### What you are asked to do:
I need the number of lines in the data that contain the word "fish", and nothing beyond it.

________

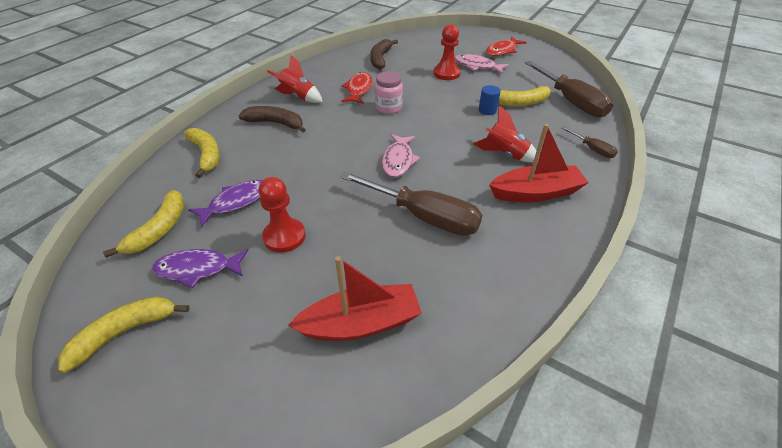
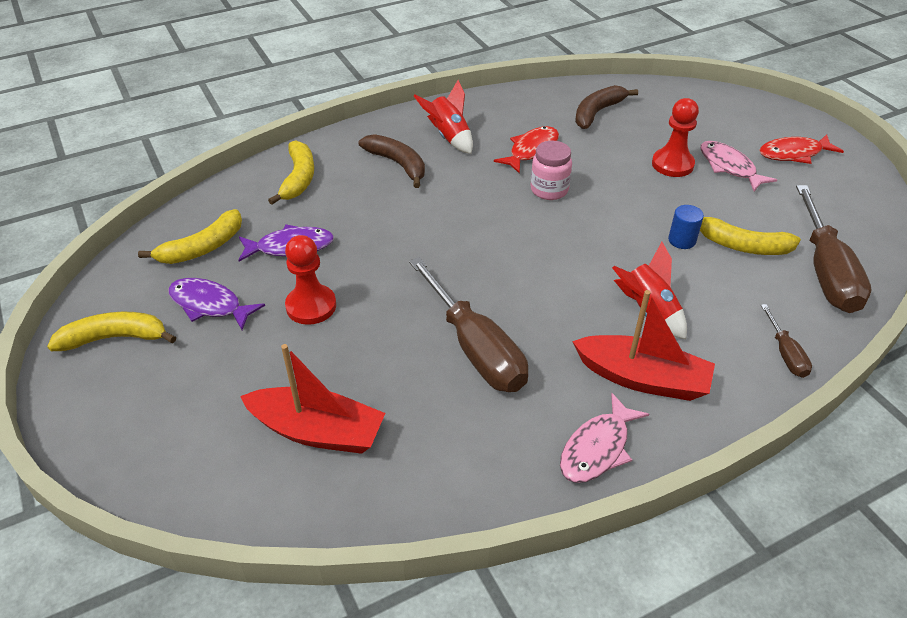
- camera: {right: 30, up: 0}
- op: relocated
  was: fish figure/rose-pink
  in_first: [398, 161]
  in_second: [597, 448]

________

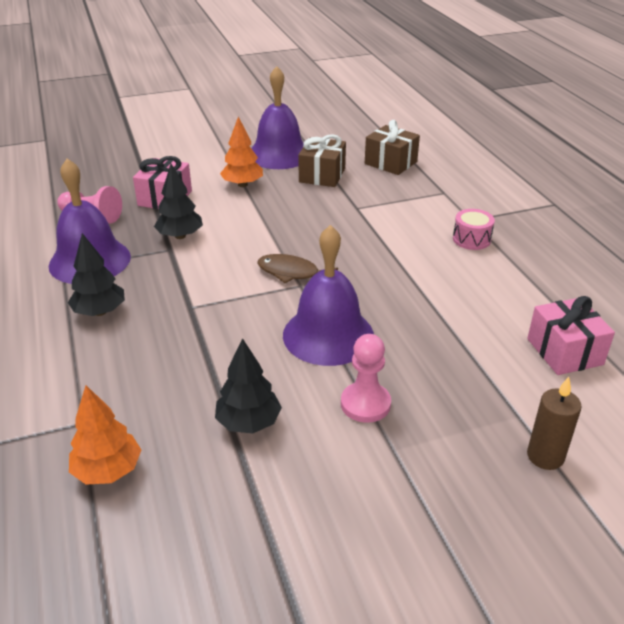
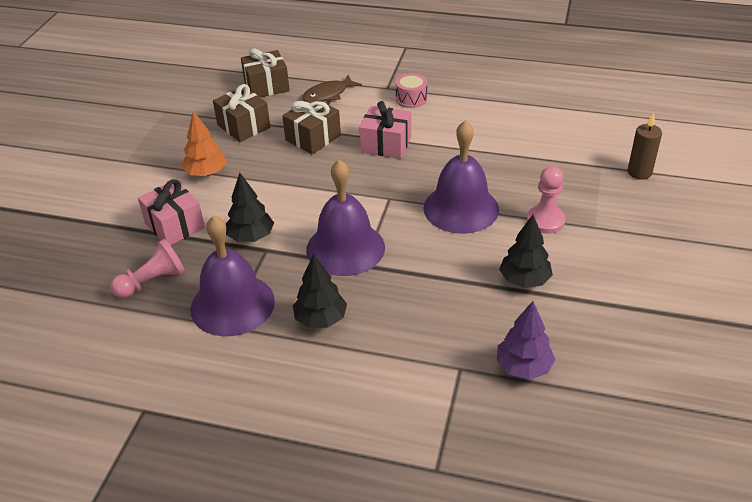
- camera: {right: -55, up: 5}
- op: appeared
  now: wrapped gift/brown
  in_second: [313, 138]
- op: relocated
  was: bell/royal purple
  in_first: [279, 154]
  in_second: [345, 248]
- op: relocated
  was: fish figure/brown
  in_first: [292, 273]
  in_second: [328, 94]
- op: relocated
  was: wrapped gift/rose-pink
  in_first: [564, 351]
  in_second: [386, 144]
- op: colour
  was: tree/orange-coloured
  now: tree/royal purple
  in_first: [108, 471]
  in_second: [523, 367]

________

### Output for this task:
2